> _Problem to work on_
Please return all lines of the data below containing the string "green".
==== Information shown
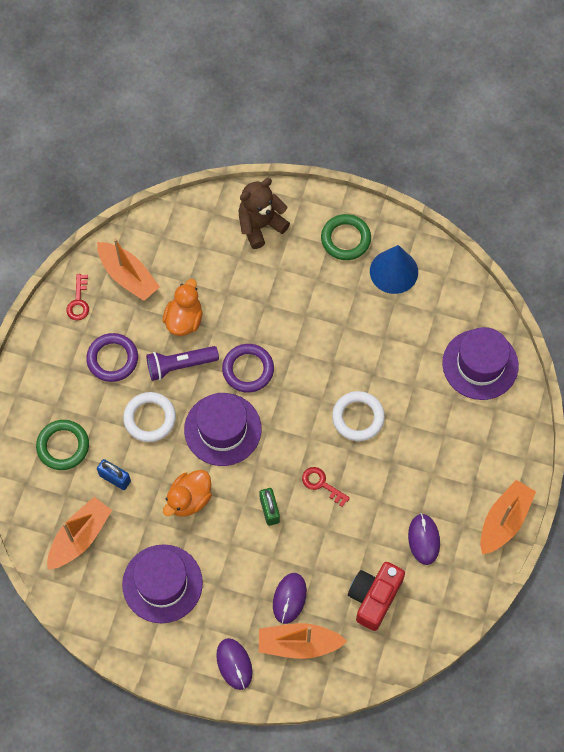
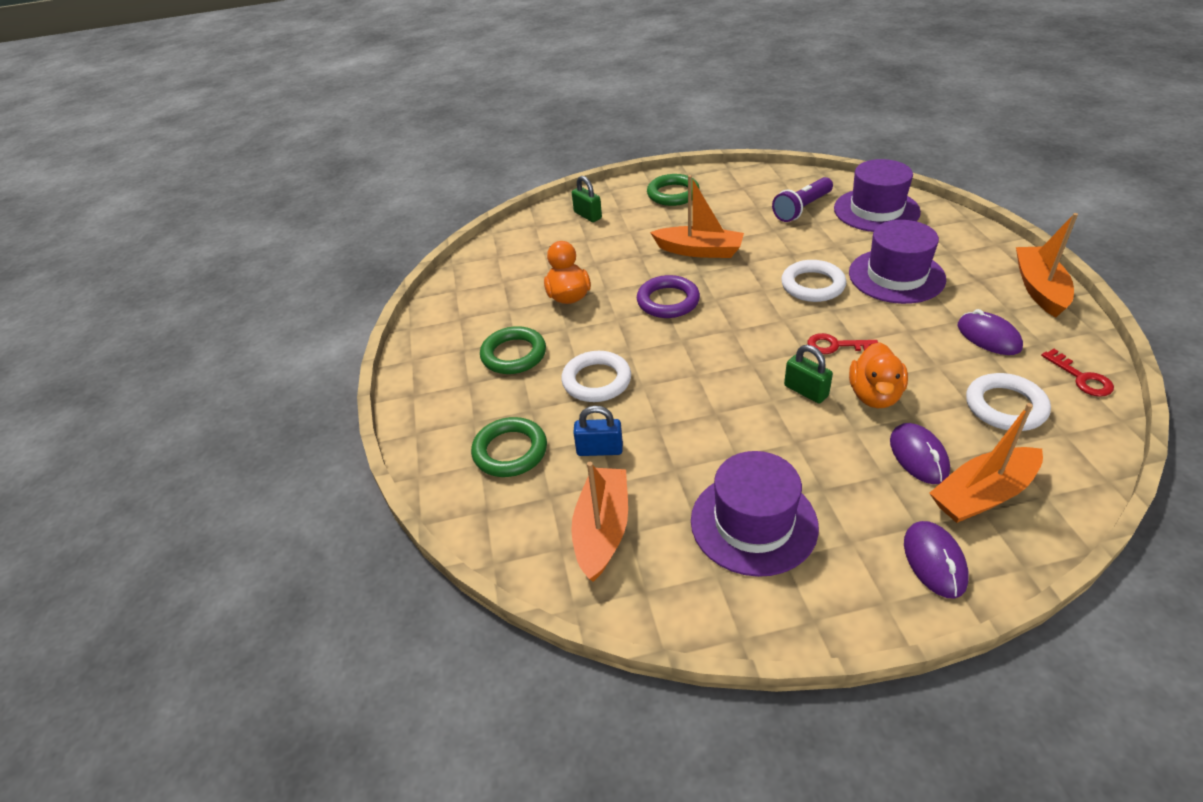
camera: 25 degrees left, 25 degrees down
(78, 301) = (441, 330): red key -> red key (1081, 378)
(112, 359) = (514, 354): purple ring -> green ring
(128, 276) = (483, 292): orange boat -> orange boat (699, 251)
(180, 365) = (594, 328): purple flashlight -> purple flashlight (802, 208)
(189, 499) = (706, 426): orange duck -> orange duck (874, 395)
(222, 429) = (686, 353): purple hat -> purple hat (896, 276)
(234, 664) = (934, 561): purple mouse -> purple mouse turned 45 degrees clockwise
(260, 225) = (587, 215): brown teddy bear -> green padlock
(374, 597) = (1005, 406): red camera -> white ring
(394, 271) = (735, 194): blue cone -> none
========
> _Expected output_
(112, 359) = (514, 354): purple ring -> green ring
(260, 225) = (587, 215): brown teddy bear -> green padlock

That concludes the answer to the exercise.